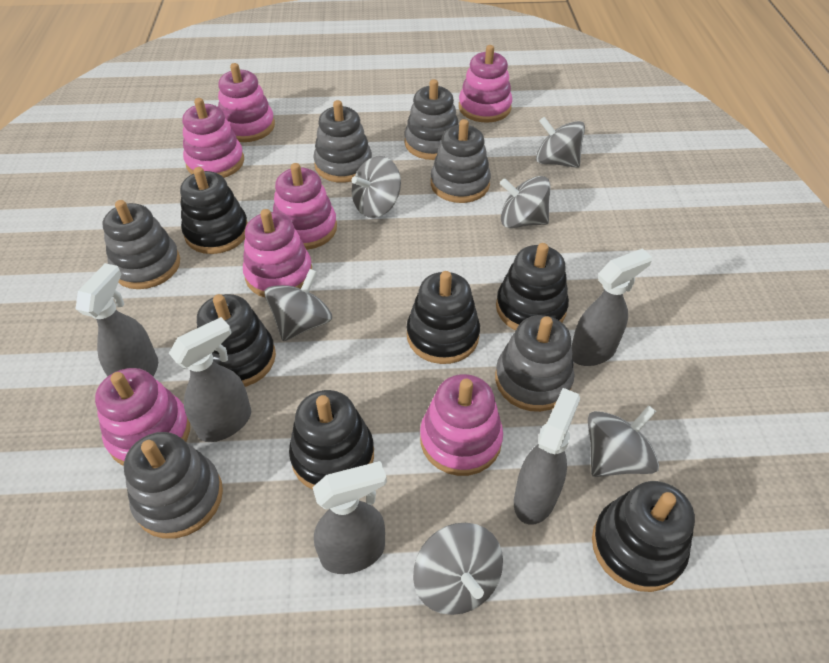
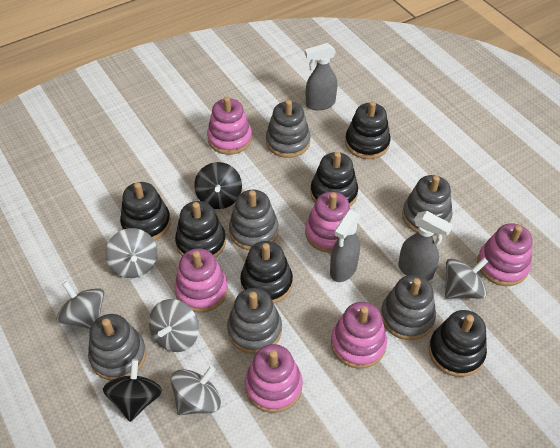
black spinning top: 0 -> 2
grey spinning top: 6 -> 5
grey spray bottle: 5 -> 3
pink stacking toy: 7 -> 6

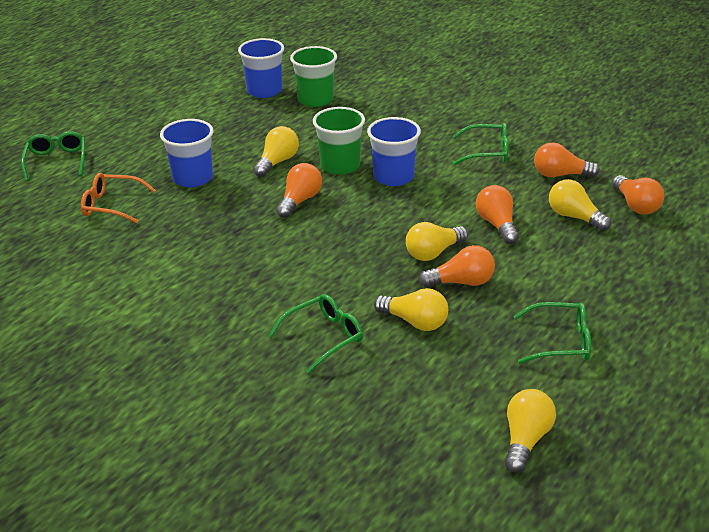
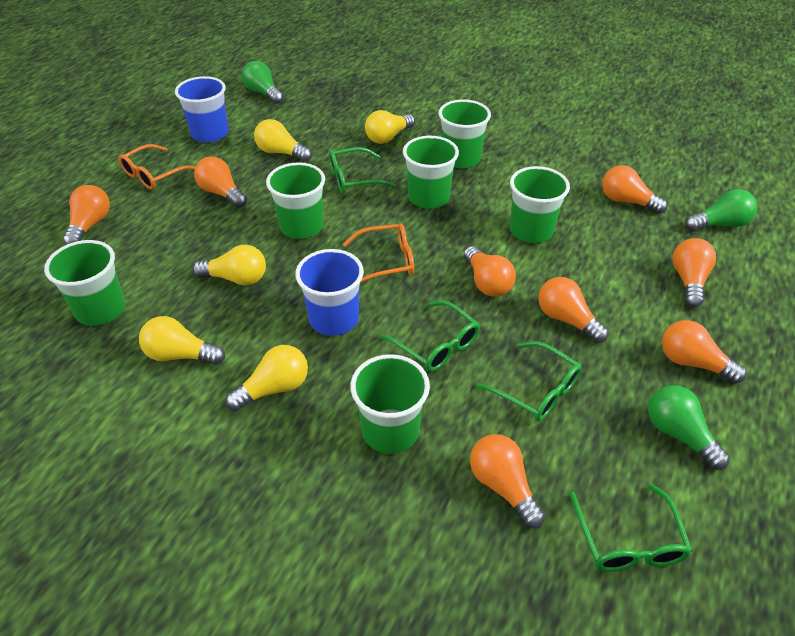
blue cup: 3 -> 2
green cup: 2 -> 6
green light bulb: 0 -> 3
orange glasses: 1 -> 2
orange light bulb: 5 -> 8

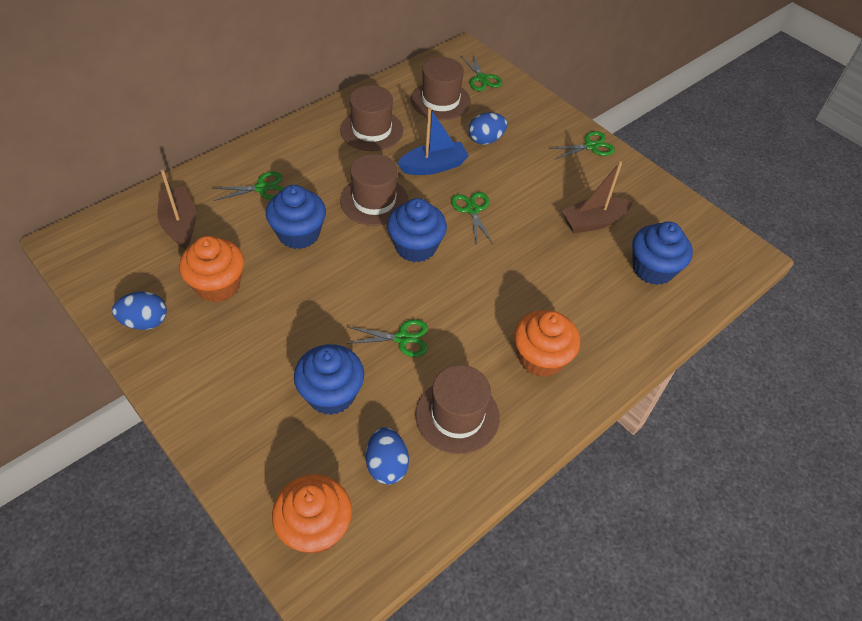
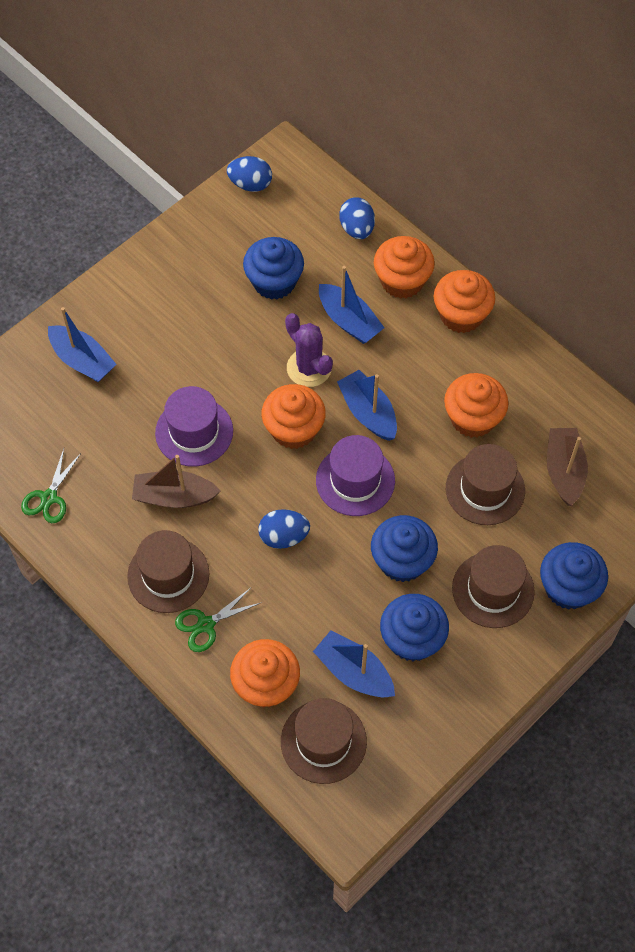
blue boat: 1 -> 4
green scissors: 5 -> 2
orange cupcake: 3 -> 5
purple cactus: 0 -> 1
purple hat: 0 -> 2

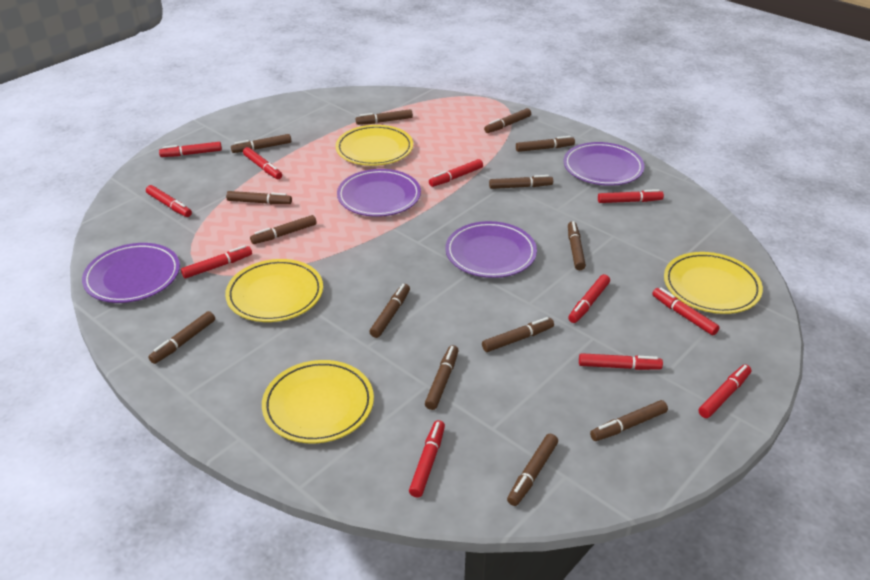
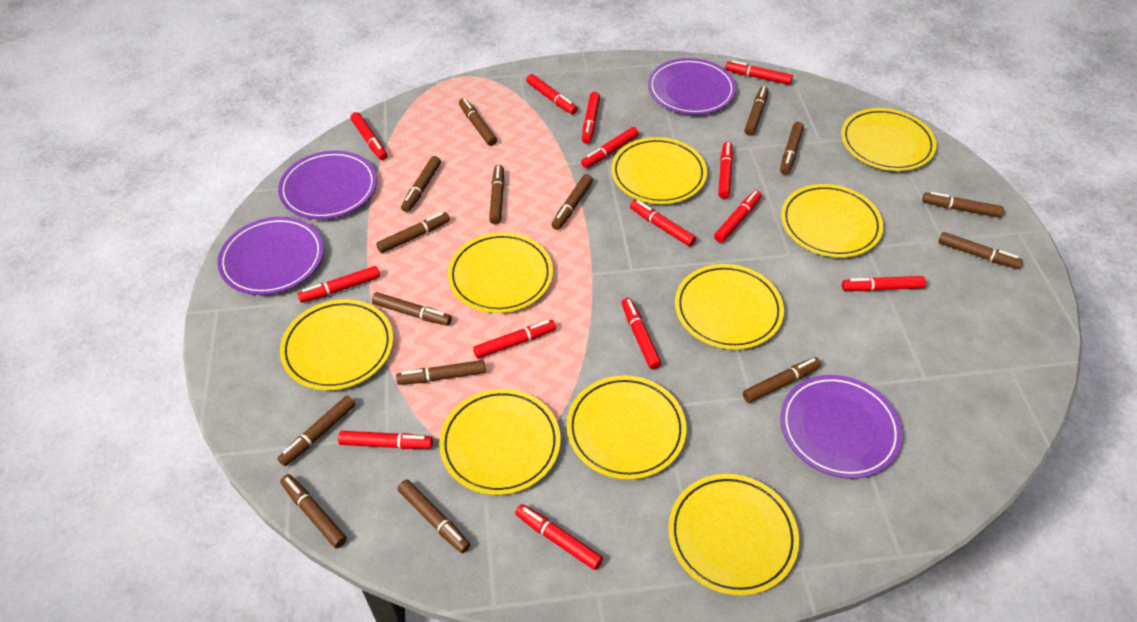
brown marker: 14 -> 15
red marker: 11 -> 14
yellow plate: 4 -> 9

Your instructions: Your answer must consist only of the lines from the one containing "orange cupcake: 3 -> 5" through the end of the entries, restated word for word, with no pictures.

Response to this exercise:
orange cupcake: 3 -> 5
purple cactus: 0 -> 1
purple hat: 0 -> 2

brown marker: 14 -> 15
red marker: 11 -> 14
yellow plate: 4 -> 9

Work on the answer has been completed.